Material provided:

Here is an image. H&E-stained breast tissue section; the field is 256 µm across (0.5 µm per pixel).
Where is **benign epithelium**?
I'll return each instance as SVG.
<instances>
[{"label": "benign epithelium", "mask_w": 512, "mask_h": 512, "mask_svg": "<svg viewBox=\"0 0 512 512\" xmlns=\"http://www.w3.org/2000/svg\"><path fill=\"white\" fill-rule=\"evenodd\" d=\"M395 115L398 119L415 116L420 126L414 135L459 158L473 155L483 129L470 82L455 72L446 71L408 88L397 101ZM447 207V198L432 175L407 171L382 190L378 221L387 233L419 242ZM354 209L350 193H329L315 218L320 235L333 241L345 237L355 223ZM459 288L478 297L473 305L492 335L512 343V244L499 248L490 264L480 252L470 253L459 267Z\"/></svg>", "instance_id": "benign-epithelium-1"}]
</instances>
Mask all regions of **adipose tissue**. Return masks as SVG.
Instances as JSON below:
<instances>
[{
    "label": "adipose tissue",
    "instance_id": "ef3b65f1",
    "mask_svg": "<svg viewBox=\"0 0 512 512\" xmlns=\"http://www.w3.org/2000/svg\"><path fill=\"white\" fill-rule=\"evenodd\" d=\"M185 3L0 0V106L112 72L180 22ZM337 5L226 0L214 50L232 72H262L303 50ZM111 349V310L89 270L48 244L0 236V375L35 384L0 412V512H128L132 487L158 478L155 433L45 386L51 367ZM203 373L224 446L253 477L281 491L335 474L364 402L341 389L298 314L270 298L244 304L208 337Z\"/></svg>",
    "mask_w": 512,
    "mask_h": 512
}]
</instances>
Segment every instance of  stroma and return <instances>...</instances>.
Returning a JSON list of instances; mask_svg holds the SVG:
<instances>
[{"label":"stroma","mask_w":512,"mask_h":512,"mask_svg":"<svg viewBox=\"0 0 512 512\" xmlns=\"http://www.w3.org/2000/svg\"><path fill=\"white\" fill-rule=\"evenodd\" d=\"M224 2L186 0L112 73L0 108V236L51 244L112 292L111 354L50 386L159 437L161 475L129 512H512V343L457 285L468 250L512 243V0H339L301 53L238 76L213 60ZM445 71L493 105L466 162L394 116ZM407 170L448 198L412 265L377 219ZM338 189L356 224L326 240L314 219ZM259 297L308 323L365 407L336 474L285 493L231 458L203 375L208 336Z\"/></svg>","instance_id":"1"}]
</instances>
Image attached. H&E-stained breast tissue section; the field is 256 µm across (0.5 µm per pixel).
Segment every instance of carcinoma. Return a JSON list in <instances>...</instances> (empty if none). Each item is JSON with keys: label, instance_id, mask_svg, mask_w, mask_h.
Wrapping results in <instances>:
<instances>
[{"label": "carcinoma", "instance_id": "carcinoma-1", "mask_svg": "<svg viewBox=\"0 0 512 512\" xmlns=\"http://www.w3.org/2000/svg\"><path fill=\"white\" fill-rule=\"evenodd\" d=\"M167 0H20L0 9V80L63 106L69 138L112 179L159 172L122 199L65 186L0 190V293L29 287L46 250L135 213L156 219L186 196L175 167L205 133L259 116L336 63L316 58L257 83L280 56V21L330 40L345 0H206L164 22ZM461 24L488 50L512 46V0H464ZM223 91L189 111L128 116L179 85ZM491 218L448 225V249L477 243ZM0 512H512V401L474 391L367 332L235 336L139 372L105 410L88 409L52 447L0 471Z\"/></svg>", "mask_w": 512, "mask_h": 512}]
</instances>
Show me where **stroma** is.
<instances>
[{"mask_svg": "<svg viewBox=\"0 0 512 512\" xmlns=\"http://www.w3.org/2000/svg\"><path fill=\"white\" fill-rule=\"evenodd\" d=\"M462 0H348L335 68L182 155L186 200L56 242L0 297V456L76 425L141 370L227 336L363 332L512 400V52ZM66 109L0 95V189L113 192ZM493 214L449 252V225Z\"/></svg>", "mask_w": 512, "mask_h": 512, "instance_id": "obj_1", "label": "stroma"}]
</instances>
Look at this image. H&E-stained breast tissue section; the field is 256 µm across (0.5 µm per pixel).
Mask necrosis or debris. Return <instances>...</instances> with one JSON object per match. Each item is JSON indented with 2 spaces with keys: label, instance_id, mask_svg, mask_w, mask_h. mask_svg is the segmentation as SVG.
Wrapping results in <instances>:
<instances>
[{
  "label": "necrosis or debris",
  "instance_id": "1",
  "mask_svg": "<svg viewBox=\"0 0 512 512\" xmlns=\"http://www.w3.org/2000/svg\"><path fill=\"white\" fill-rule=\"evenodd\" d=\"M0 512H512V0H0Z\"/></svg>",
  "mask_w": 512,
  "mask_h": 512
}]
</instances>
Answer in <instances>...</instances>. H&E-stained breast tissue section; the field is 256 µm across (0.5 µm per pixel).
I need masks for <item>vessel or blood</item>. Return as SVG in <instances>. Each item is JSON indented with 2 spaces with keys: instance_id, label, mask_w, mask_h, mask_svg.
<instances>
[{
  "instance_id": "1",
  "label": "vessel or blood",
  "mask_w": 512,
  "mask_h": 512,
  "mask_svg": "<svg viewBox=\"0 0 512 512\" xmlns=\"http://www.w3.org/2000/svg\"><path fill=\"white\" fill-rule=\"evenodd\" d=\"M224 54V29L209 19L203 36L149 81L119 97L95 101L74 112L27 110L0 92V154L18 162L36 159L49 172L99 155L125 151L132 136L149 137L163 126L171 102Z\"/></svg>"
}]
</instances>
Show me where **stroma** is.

Brief: Write out the records above again, keeping each one identical to the original.

Response below:
Here is an image. H&E-stained breast tissue section; the field is 256 µm across (0.5 µm per pixel).
Where is **benign epithelium**?
I'll return each instance as SVG.
<instances>
[{"label": "benign epithelium", "mask_w": 512, "mask_h": 512, "mask_svg": "<svg viewBox=\"0 0 512 512\" xmlns=\"http://www.w3.org/2000/svg\"><path fill=\"white\" fill-rule=\"evenodd\" d=\"M395 115L398 119L415 116L420 126L414 135L459 158L473 155L483 129L470 82L455 72L446 71L408 88L397 101ZM447 207V198L432 175L407 171L382 190L378 221L387 233L419 242ZM354 209L350 193H329L315 218L320 235L333 241L345 237L355 223ZM459 288L478 297L473 305L492 335L512 343V244L499 248L490 264L480 252L470 253L459 267Z\"/></svg>", "instance_id": "benign-epithelium-1"}]
</instances>
Mask all regions of **adipose tissue**. Return masks as SVG.
Instances as JSON below:
<instances>
[{
    "label": "adipose tissue",
    "instance_id": "ef3b65f1",
    "mask_svg": "<svg viewBox=\"0 0 512 512\" xmlns=\"http://www.w3.org/2000/svg\"><path fill=\"white\" fill-rule=\"evenodd\" d=\"M185 3L0 0V106L112 72L180 22ZM337 5L226 0L214 50L232 72H262L303 50ZM111 349V310L89 270L48 244L0 236V375L35 384L0 412V512H128L132 487L158 478L155 433L45 386L51 367ZM203 373L224 446L253 477L281 491L335 474L364 402L341 389L298 314L270 298L244 304L208 337Z\"/></svg>",
    "mask_w": 512,
    "mask_h": 512
}]
</instances>
Segment every instance of  stroma and return <instances>...</instances>.
Returning a JSON list of instances; mask_svg holds the SVG:
<instances>
[{"label":"stroma","mask_w":512,"mask_h":512,"mask_svg":"<svg viewBox=\"0 0 512 512\" xmlns=\"http://www.w3.org/2000/svg\"><path fill=\"white\" fill-rule=\"evenodd\" d=\"M224 2L186 0L112 73L0 108V236L51 244L112 292L111 354L50 386L159 437L161 475L129 512H512V343L457 285L468 250L512 243V0H339L301 53L238 76L213 60ZM445 71L493 105L466 162L394 116ZM407 170L448 198L412 265L377 219ZM338 189L356 224L326 240L314 219ZM259 297L308 323L365 407L336 474L285 493L231 458L203 375L208 336Z\"/></svg>","instance_id":"1"}]
</instances>
Image attached. H&E-stained breast tissue section; the field is 256 µm across (0.5 µm per pixel).
Segment every instance of carcinoma. Return a JSON list in <instances>...</instances> (empty if none). Each item is JSON with keys: label, instance_id, mask_svg, mask_w, mask_h.
Wrapping results in <instances>:
<instances>
[{"label": "carcinoma", "instance_id": "carcinoma-1", "mask_svg": "<svg viewBox=\"0 0 512 512\" xmlns=\"http://www.w3.org/2000/svg\"><path fill=\"white\" fill-rule=\"evenodd\" d=\"M167 0H20L0 9V80L63 106L69 138L112 179L159 172L122 199L65 186L0 190V293L29 287L46 250L135 213L156 219L186 196L175 167L205 133L259 116L336 63L316 58L257 83L280 56V21L330 40L345 0H206L164 22ZM461 24L488 50L512 46V0H464ZM223 91L189 111L128 116L179 85ZM491 218L448 225V249L477 243ZM0 512H512V401L474 391L367 332L235 336L139 372L105 410L88 409L52 447L0 471Z\"/></svg>", "mask_w": 512, "mask_h": 512}]
</instances>
Show me where **stroma** is.
<instances>
[{"mask_svg": "<svg viewBox=\"0 0 512 512\" xmlns=\"http://www.w3.org/2000/svg\"><path fill=\"white\" fill-rule=\"evenodd\" d=\"M462 0H348L335 68L182 155L186 200L56 242L0 297V456L76 425L141 370L227 336L363 332L512 400V52ZM66 109L0 95V189L113 192ZM493 214L449 252V225Z\"/></svg>", "mask_w": 512, "mask_h": 512, "instance_id": "obj_1", "label": "stroma"}]
</instances>
Look at this image. H&E-stained breast tissue section; the field is 256 µm across (0.5 µm per pixel).
Mask necrosis or debris. Return <instances>...</instances> with one JSON object per match. Each item is JSON indented with 2 spaces with keys: label, instance_id, mask_svg, mask_w, mask_h. mask_svg is the segmentation as SVG.
Wrapping results in <instances>:
<instances>
[{
  "label": "necrosis or debris",
  "instance_id": "1",
  "mask_svg": "<svg viewBox=\"0 0 512 512\" xmlns=\"http://www.w3.org/2000/svg\"><path fill=\"white\" fill-rule=\"evenodd\" d=\"M0 512H512V0H0Z\"/></svg>",
  "mask_w": 512,
  "mask_h": 512
}]
</instances>
Answer in <instances>...</instances>. H&E-stained breast tissue section; the field is 256 µm across (0.5 µm per pixel).
I need masks for <item>vessel or blood</item>. Return as SVG in <instances>. Each item is JSON indented with 2 spaces with keys: instance_id, label, mask_w, mask_h, mask_svg.
<instances>
[{
  "instance_id": "1",
  "label": "vessel or blood",
  "mask_w": 512,
  "mask_h": 512,
  "mask_svg": "<svg viewBox=\"0 0 512 512\" xmlns=\"http://www.w3.org/2000/svg\"><path fill=\"white\" fill-rule=\"evenodd\" d=\"M224 54V29L209 19L203 36L149 81L119 97L95 101L74 112L27 110L0 92V154L18 162L36 159L49 172L99 155L125 151L132 136L149 137L163 126L171 102Z\"/></svg>"
}]
</instances>
Show me where **stroma** is.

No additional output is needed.